Dataset entries
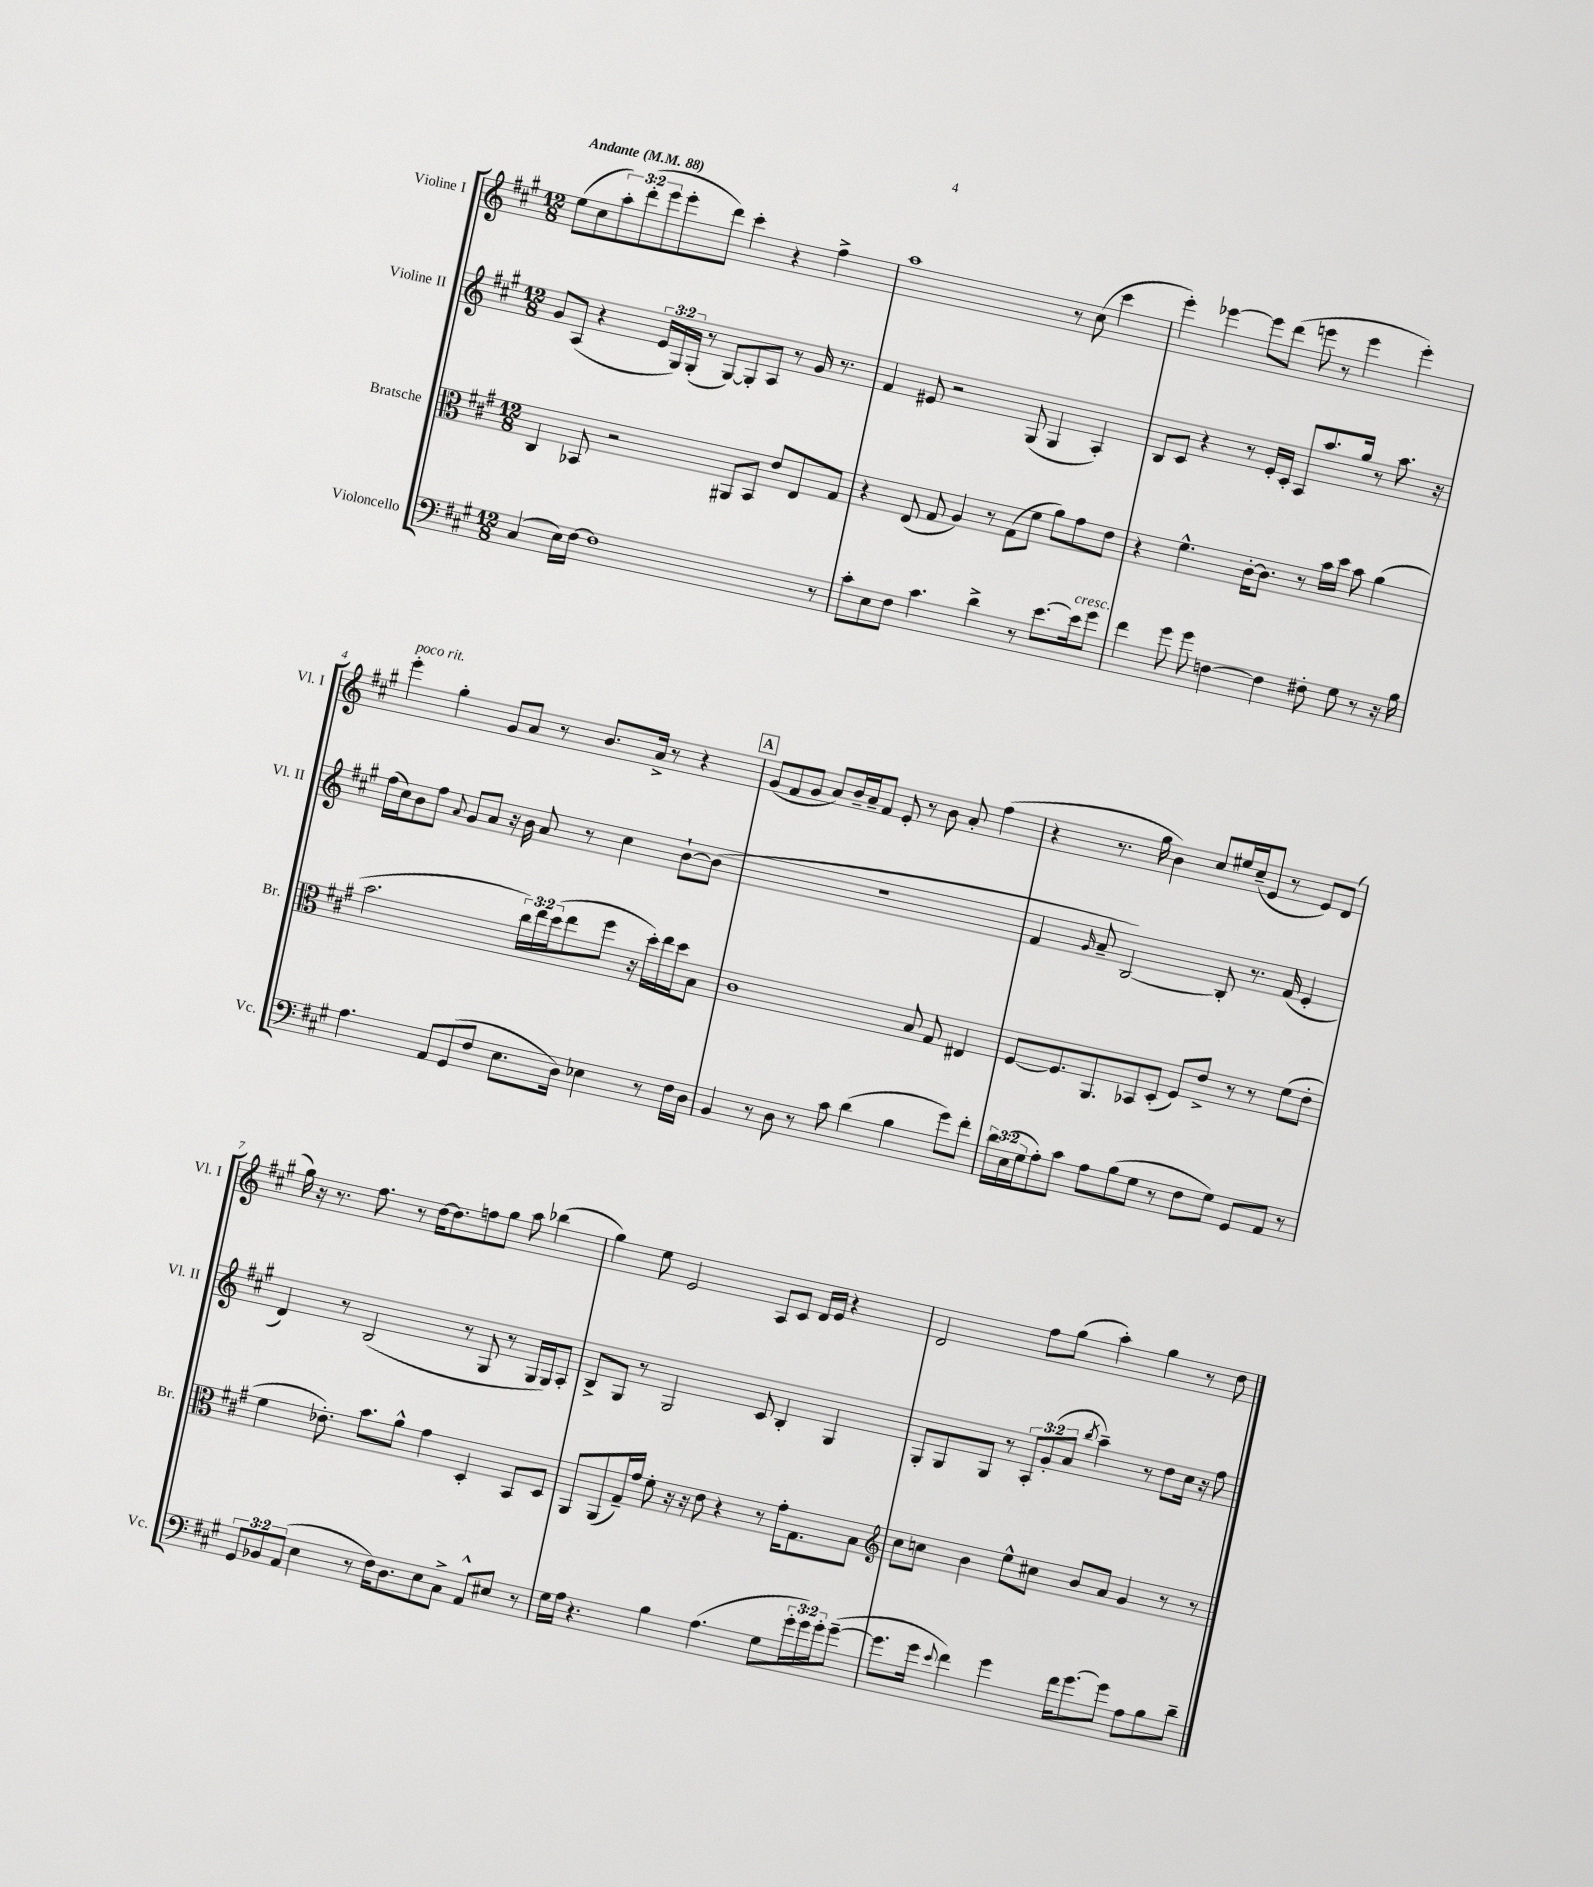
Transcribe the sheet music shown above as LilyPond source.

<<
\new StaffGroup <<
\new Staff = "s0" \with { instrumentName = "Violine I" shortInstrumentName = "Vl. I" } {
    \clef treble \key a \major \numericTimeSignature \time 12/8 \override Staff.TupletNumber.text = #tuplet-number::calc-fraction-text \tempo "Andante" 4 = 88
    e''8( cis''8 \tuplet 3/2 { a''8-.) d'''8-.( e'''8 } e'''8-. d'''8) cis'''4-. r4 fis''4-> |
    a''1 r8 cis''8( cis'''4 |
    e'''4-.) ees'''4~ ees'''8 d'''8( e'''8 r8 e'''4 e'''4-.) |
    e'''4-.^\markup { \italic "poco rit." } gis''4-. gis'8 a'8 r8 b'8. a'16-> r8 r4 |
    \mark \markup { \box "A" } gis'8( fis'8 gis'8 a'8) b'16-- a'16-- fis'8 e'8-. r8 b'8 a'8-. fis''4( |
    r4 r8. gis''16 b'4) cis''8 eis''16 cis''16--( e'8 r8 e'8) d'8( |
    gis''16) r16 r8. fis''8. r8 d''16~ d''8. f''8 gis''8 a''8 bes''4( |
    gis''4) e''8 e'2 a8 cis'8 d'16 e'16 r4 |
    d'2 fis''8 gis''8( a''4-.) gis''4 r8 d''8 \bar "|." |
}
\new Staff = "s1" \with { instrumentName = "Violine II" shortInstrumentName = "Vl. II" } {
    \clef treble \key a \major \numericTimeSignature \time 12/8 \override Staff.TupletNumber.text = #tuplet-number::calc-fraction-text
    gis'8 a8( r4 \tuplet 3/2 { e'16 gis16) gis16-.( } r8 gis8~) gis8-. a8 r8 gis'16 r8. |
    fis'4 eis'8 r2 gis8( gis4 a4-.) |
    b8 cis'8 r4 r8 e'16-. cis'16-. a8 a''8. gis''16 r8 a''8. r16 |
    fis''16( cis''16) b'8 fis''8 \appoggiatura { a'8 } gis'8 a'8 r16 b'16 a'8 r8 cis''4 b'8~-! b'8( |
    \mark \markup { \box "A" } R1. |
    fis'4 \grace { gis'16 } a'8-- b2~) b8-. r8. fis'16( e'4-. |
    d'4) r8 b2( r8 gis8 r8 gis16 gis16) a8-. |
    b8-> gis8 r8 gis2 cis'8 b4-. gis4 |
    gis8-. gis8 gis8 r8 \tuplet 3/2 { a8-. gis'8-.( a'8 } \acciaccatura { b''8 } a''4--) r8 d''8 cis''16 r16 fis''8 \bar "|." |
}
\new Staff = "s2" \with { instrumentName = "Bratsche" shortInstrumentName = "Br." } {
    \clef alto \key a \major \numericTimeSignature \time 12/8 \override Staff.TupletNumber.text = #tuplet-number::calc-fraction-text
    cis4 bes,8 r2 ais,8 bes,8 e'8 e8 gis8 |
    r4 e8( gis8 a4) r8 gis8( fis'8 a'8) gis'8 e'8 |
    r4 fis'4.-^ cis'16~-. cis'8. r8 b'16 d''16 b'8 a'4( |
    b'2. \tuplet 3/2 { cis''16) e''16 d''16( } e''8 fis''8 r16 d''16-.) e''16 d''16 b8 |
    \mark \markup { \box "A" } cis'1 b8 gis8 eis4 |
    fis8~ fis8. a,8. bes,8 d8-.( fis8) e'8-> r8 r8 fis'8( e'8-. |
    fis'4 ees'8.-.) b'8. a'8-^ gis'4 d4-. b,8 d8 |
    a,8 a,8( gis16--) gis'16 fis'8-. r16 r16 e'8 r4 r8 gis'16-. gis8. b8 |
    \clef treble cis''8 c''8 b'4 e''8-^ cis''8 b'8 a'8 gis'4 r8 r8 \bar "|." |
}
\new Staff = "s3" \with { instrumentName = "Violoncello" shortInstrumentName = "Vc." } {
    \clef bass \key a \major \numericTimeSignature \time 12/8 \override Staff.TupletNumber.text = #tuplet-number::calc-fraction-text
    cis4( e16) fis16~ fis1 r8 |
    cis'8-. e8 fis8 cis'4. d'4-> r8 e'8.~ e'16^\markup { \italic "cresc." } gis'8 |
    fis'4 gis'8 gis'8 f4~ f4 fis8-. gis8 r8 r16 b16 |
    a4. a,8 gis,8( fis8 e8. d16) ees4 r8 fis16 d16 |
    \mark \markup { \box "A" } b,4 r8 d8 r8 cis'8 d'4( b4 gis'8) fis'8-. |
    \tuplet 3/2 { d'16 e16( gis16 } a8-.) cis'8 a8 b8( gis8 r8 fis8 gis8) gis,8 a,8 r8 |
    \tuplet 3/2 { gis,8 bes,8 a,8( } e4 r8 fis16) d8. e8 cis8-> a,8-^ eis8 r8 |
    gis16 a16 r4. b4 a4.( gis8 \tuplet 3/2 { gis'16-. gis'16) gis'16-. } gis'8~--( |
    gis'8. gis'16 \appoggiatura { e'8 } fis'4) gis'4 fis'16 gis'8.~ gis'8 a8 b8 d'8-- \bar "|." |
}
>>
>>
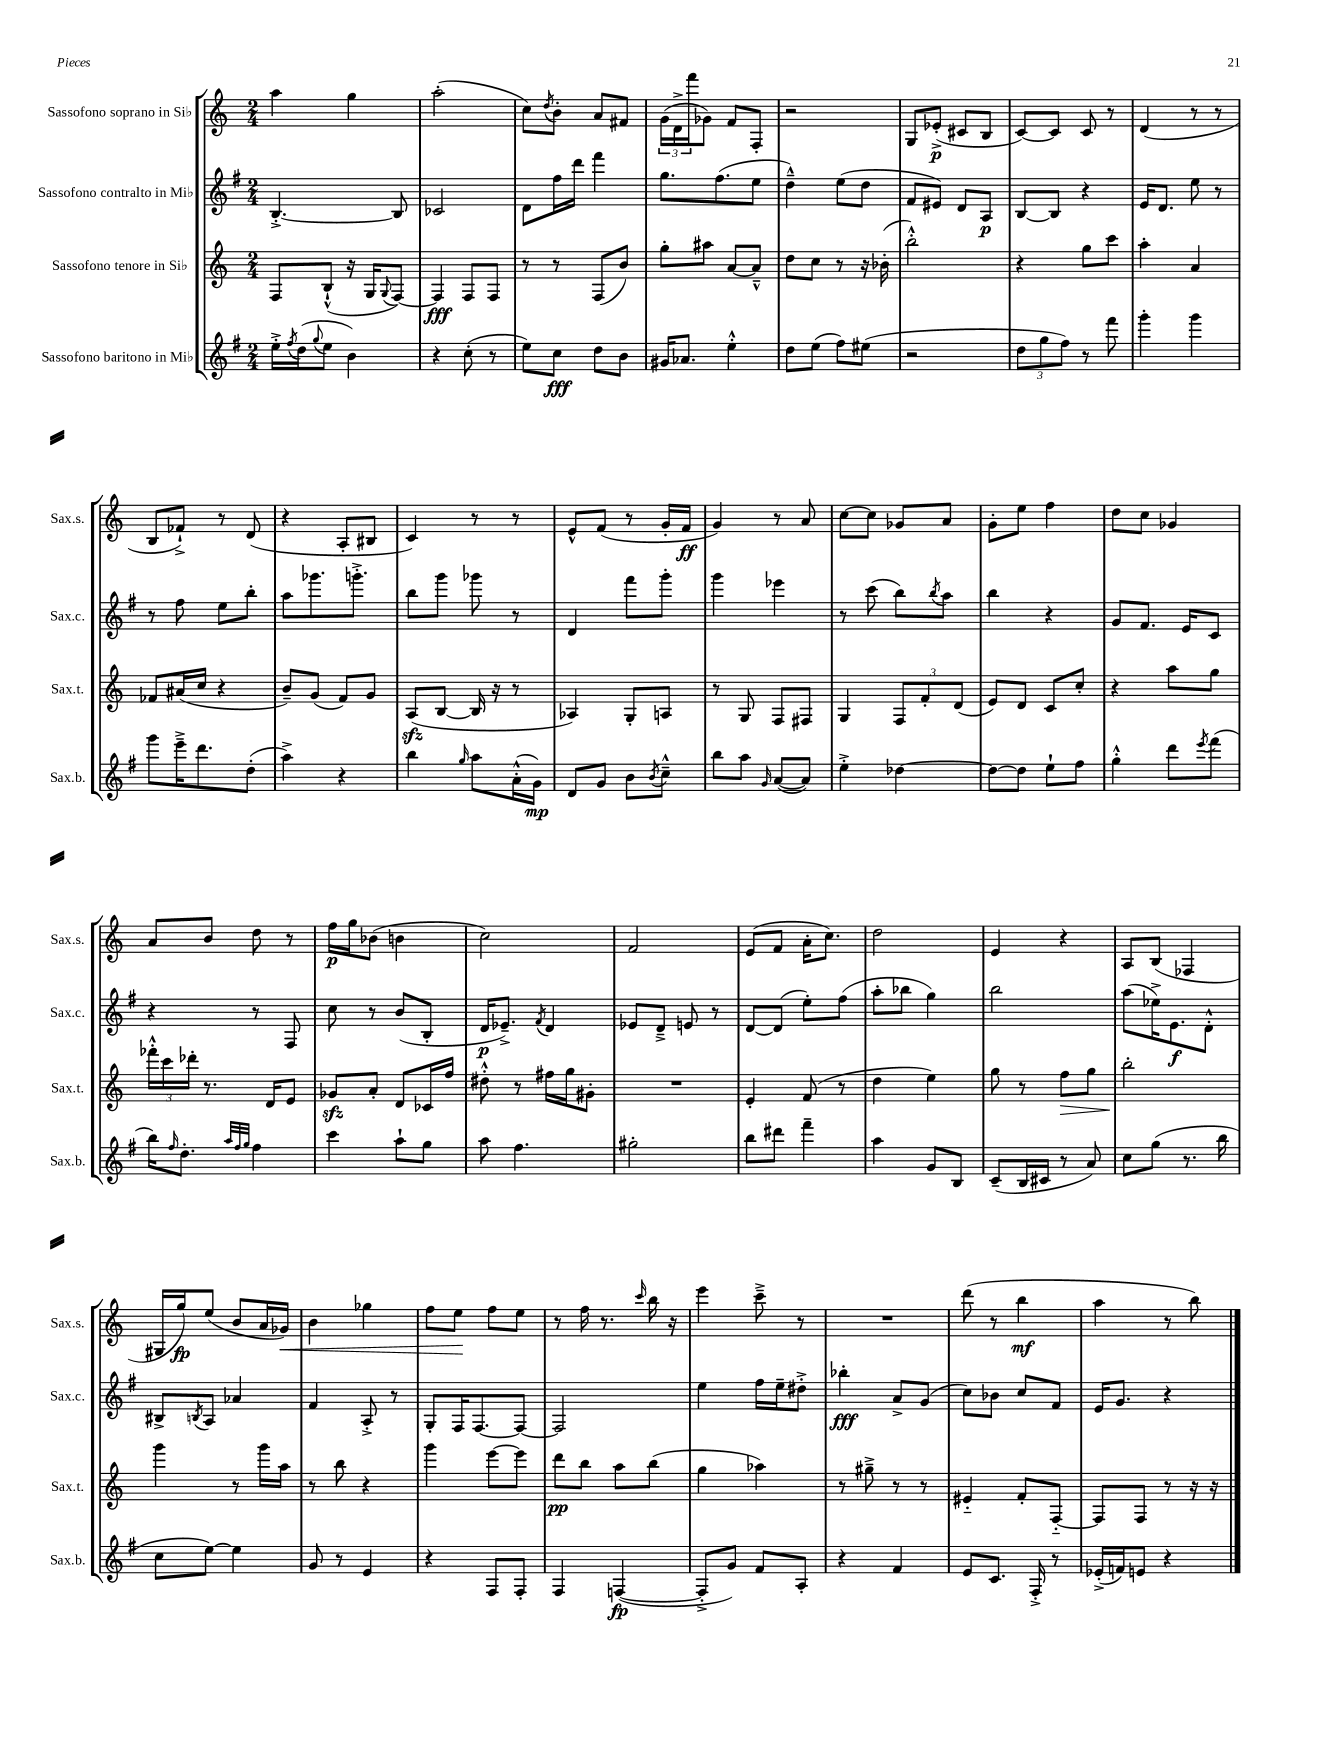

WORK INSTRUCTIONS:
Pull out every line of the material above that contains the string "italic".

ANSWER TO THIS EXERCISE:
    e'''4-.^\markup { \italic "poco rit." } gis''4-. gis'8 a'8 r8 b'8. a'16-> r8 r4 |
    cis'8-. e8 fis8 cis'4. d'4-> r8 e'8.~ e'16^\markup { \italic "cresc." } gis'8 |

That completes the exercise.